WHAT YOU ARE ASKED TO DO -
For this exercise, repeat exactly the lines below starting at the line holding "none -> black plate C9 level 1" and ending at the line holding "pink plate I3", both included, with no extra lines and no pictures.

##### EXTRACTED MATERIAL

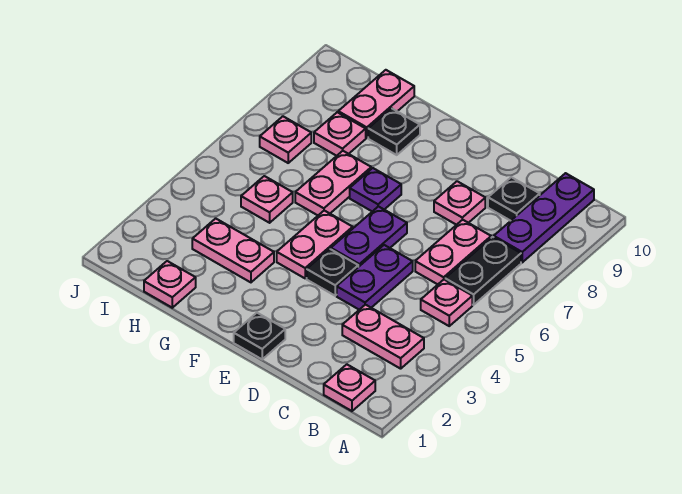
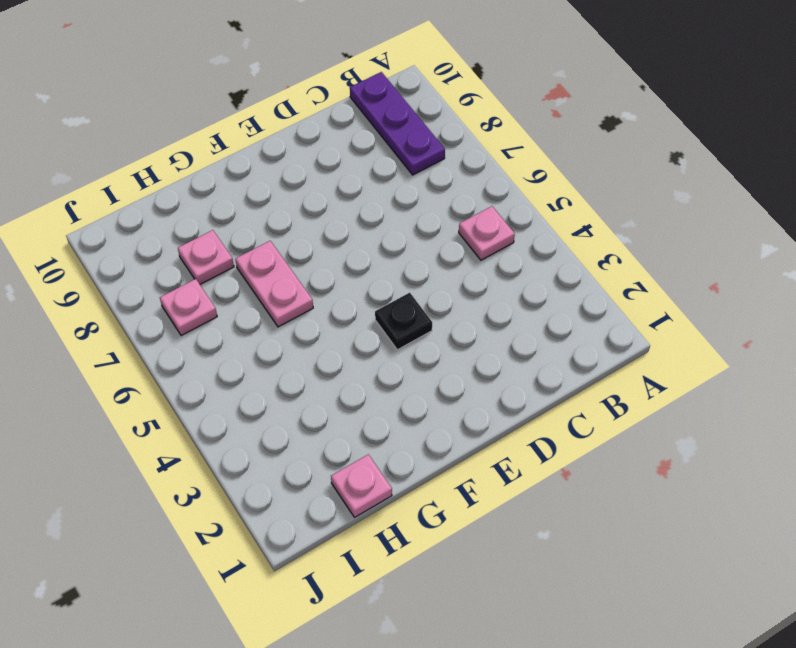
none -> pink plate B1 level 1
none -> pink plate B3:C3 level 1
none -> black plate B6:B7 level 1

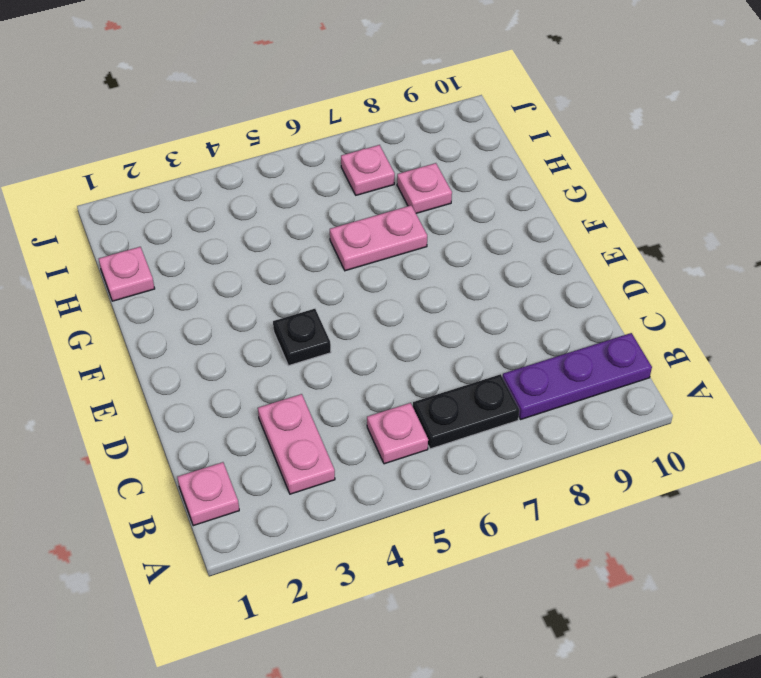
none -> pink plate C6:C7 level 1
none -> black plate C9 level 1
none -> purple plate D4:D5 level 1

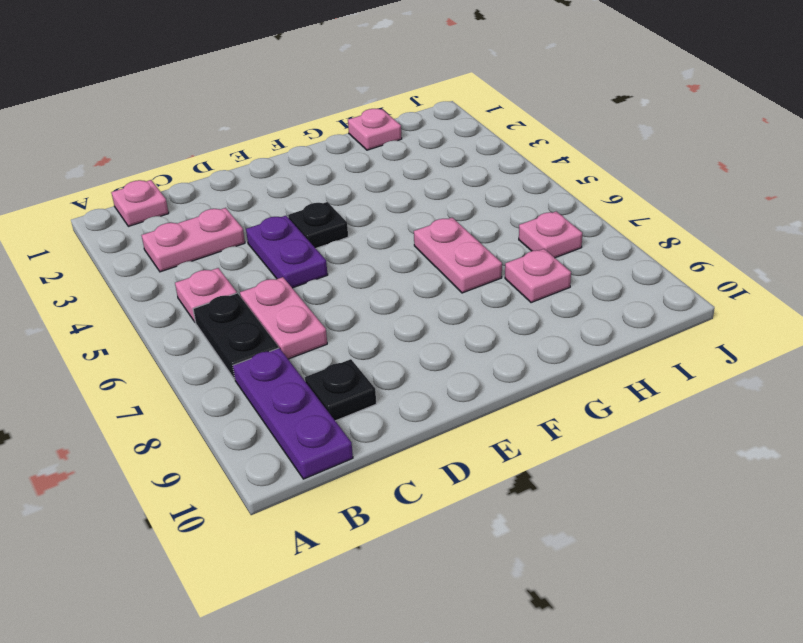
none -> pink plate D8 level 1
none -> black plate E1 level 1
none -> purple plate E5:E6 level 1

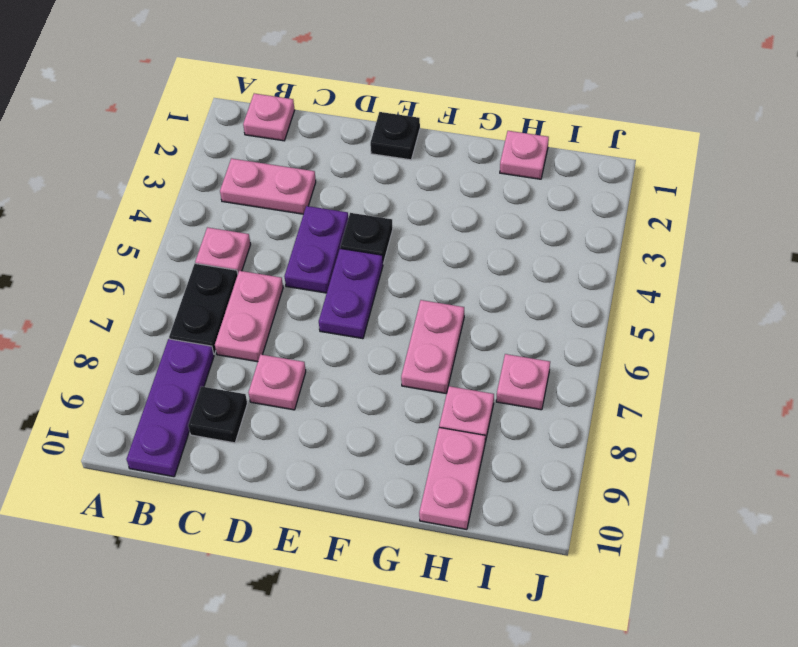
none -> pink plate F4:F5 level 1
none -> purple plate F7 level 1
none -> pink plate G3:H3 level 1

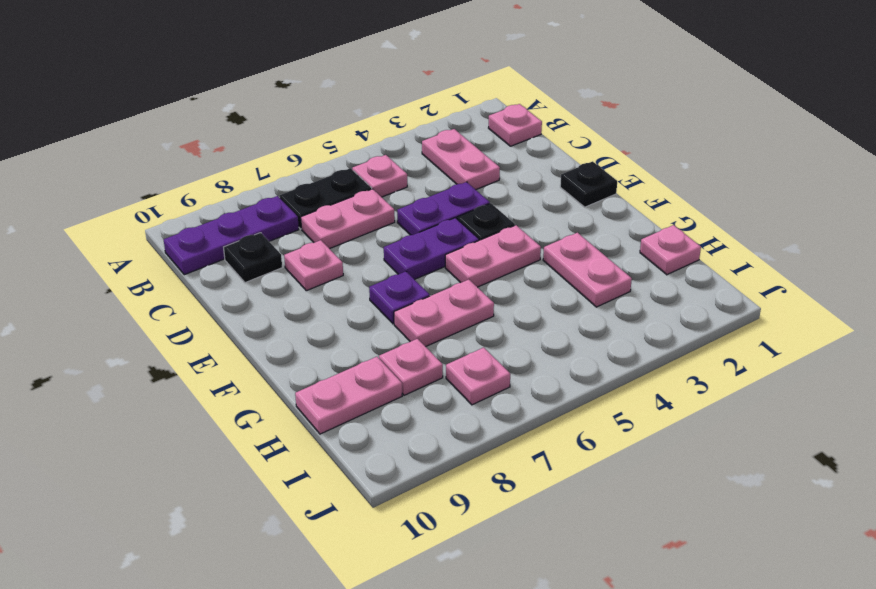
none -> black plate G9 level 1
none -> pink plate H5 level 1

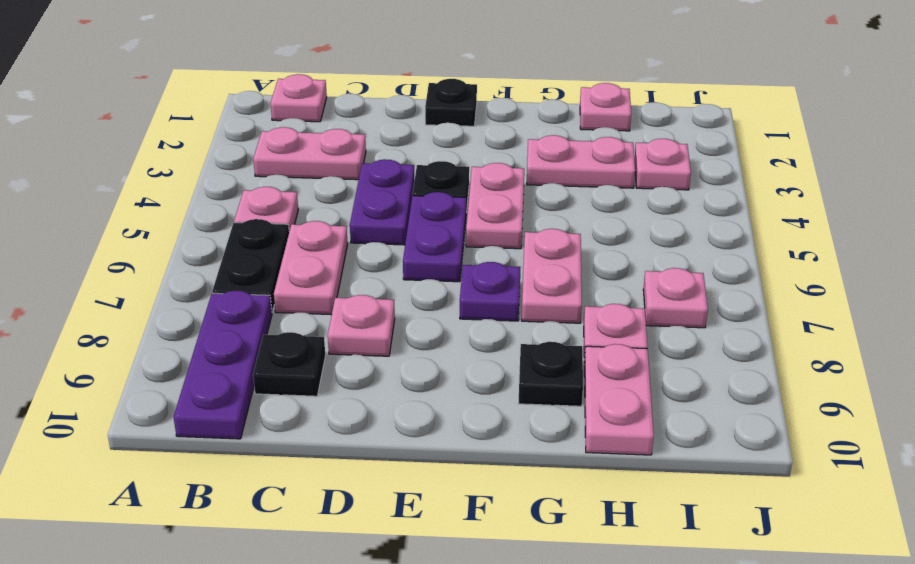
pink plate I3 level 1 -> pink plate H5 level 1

##########
##### EXTRACTED MATERIAL

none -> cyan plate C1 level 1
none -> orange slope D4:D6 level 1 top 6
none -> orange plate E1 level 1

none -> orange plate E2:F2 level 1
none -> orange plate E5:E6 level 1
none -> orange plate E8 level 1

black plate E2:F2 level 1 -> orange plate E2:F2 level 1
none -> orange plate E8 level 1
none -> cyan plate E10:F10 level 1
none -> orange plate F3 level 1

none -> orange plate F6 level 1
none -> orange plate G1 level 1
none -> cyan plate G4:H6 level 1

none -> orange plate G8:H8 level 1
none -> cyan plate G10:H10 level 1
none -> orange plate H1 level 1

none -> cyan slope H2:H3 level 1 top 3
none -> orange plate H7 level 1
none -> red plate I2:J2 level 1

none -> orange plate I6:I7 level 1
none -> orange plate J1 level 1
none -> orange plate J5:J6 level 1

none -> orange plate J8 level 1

##########
##### EXTRACTED MATERIAL

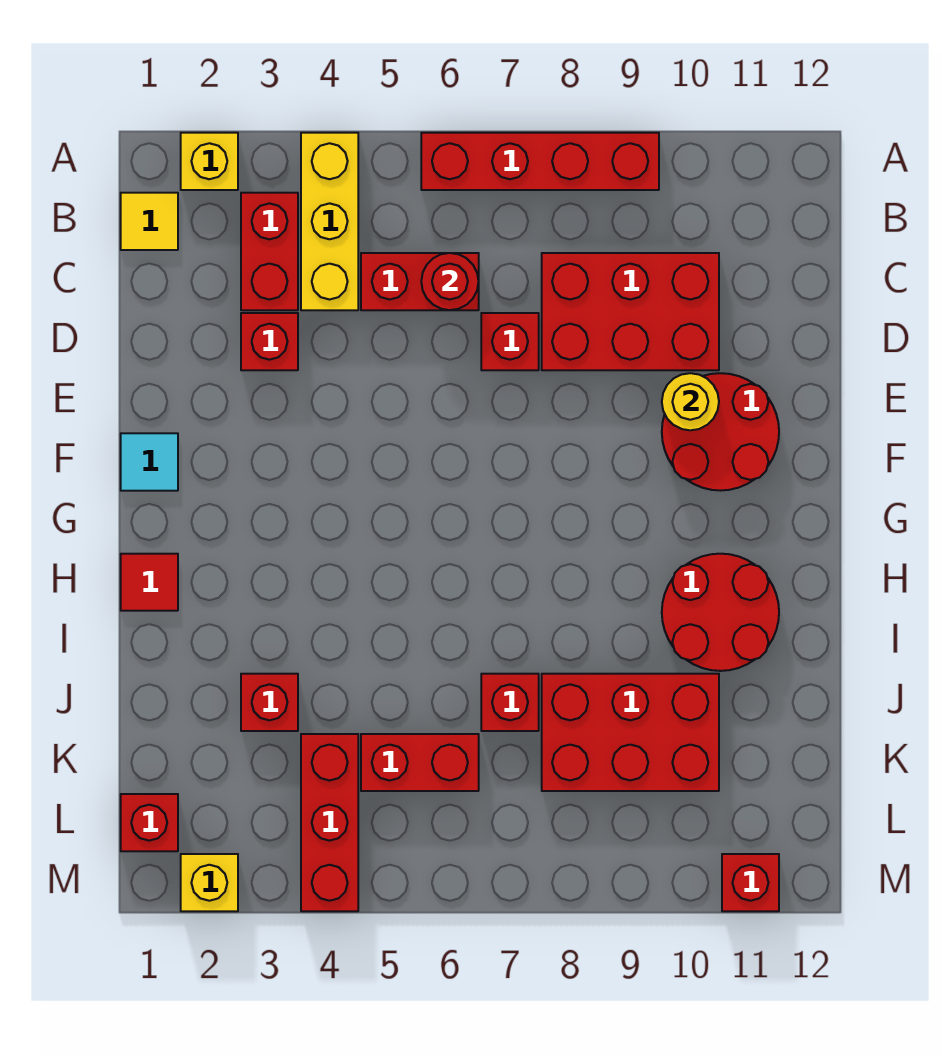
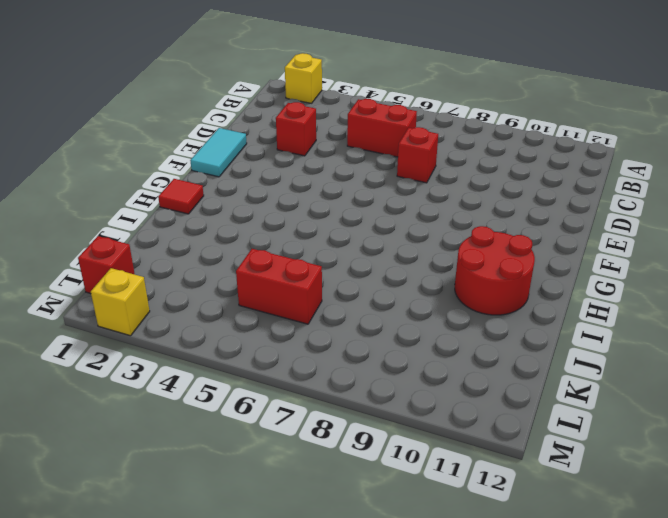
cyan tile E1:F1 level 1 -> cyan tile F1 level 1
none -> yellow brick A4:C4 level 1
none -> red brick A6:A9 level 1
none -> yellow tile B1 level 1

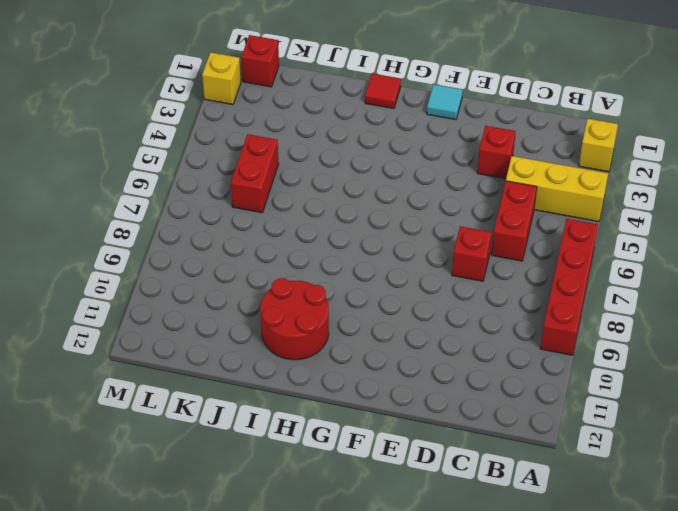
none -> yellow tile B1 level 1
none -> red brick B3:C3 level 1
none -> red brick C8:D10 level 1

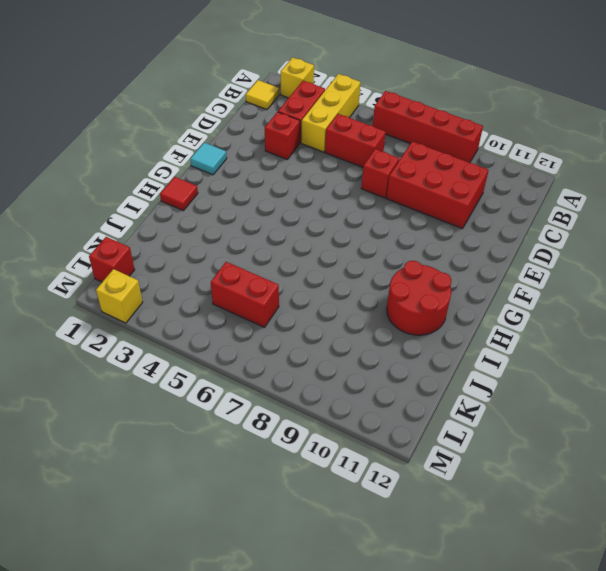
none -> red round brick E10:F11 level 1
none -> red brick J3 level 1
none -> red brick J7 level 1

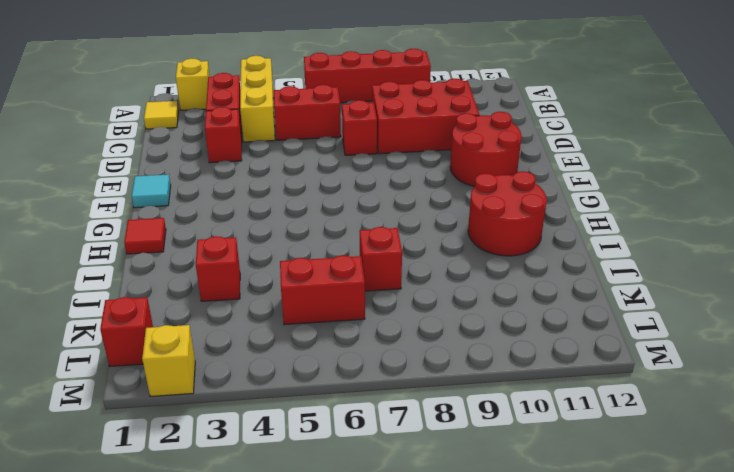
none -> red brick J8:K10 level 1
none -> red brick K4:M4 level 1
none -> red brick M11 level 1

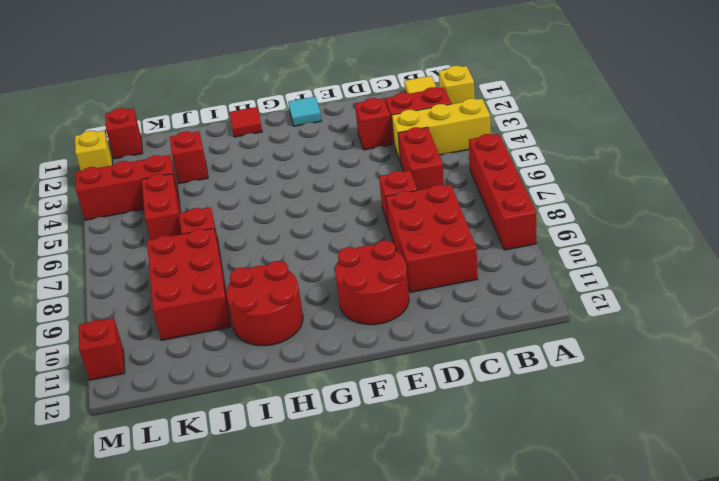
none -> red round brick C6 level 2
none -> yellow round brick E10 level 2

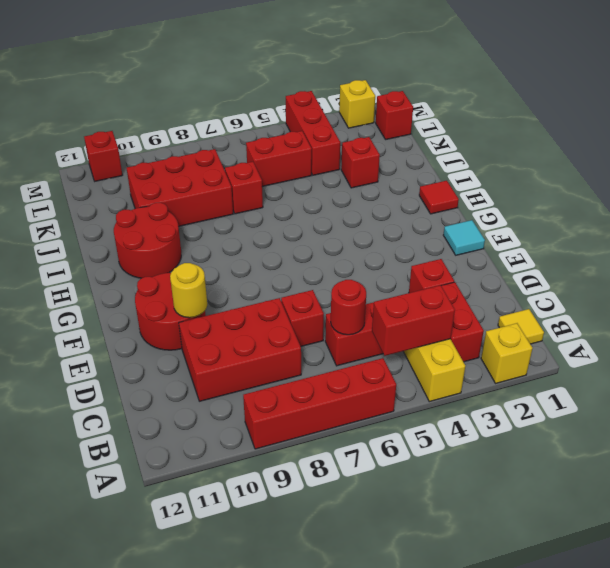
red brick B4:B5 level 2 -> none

##########

EXERCISE SOLUTION -
none -> black plate C9 level 1
none -> purple plate D4:D5 level 1

none -> pink plate D8 level 1
none -> black plate E1 level 1
none -> purple plate E5:E6 level 1

none -> pink plate F4:F5 level 1
none -> purple plate F7 level 1
none -> pink plate G3:H3 level 1

none -> black plate G9 level 1
none -> pink plate H5 level 1

pink plate I3 level 1 -> pink plate H5 level 1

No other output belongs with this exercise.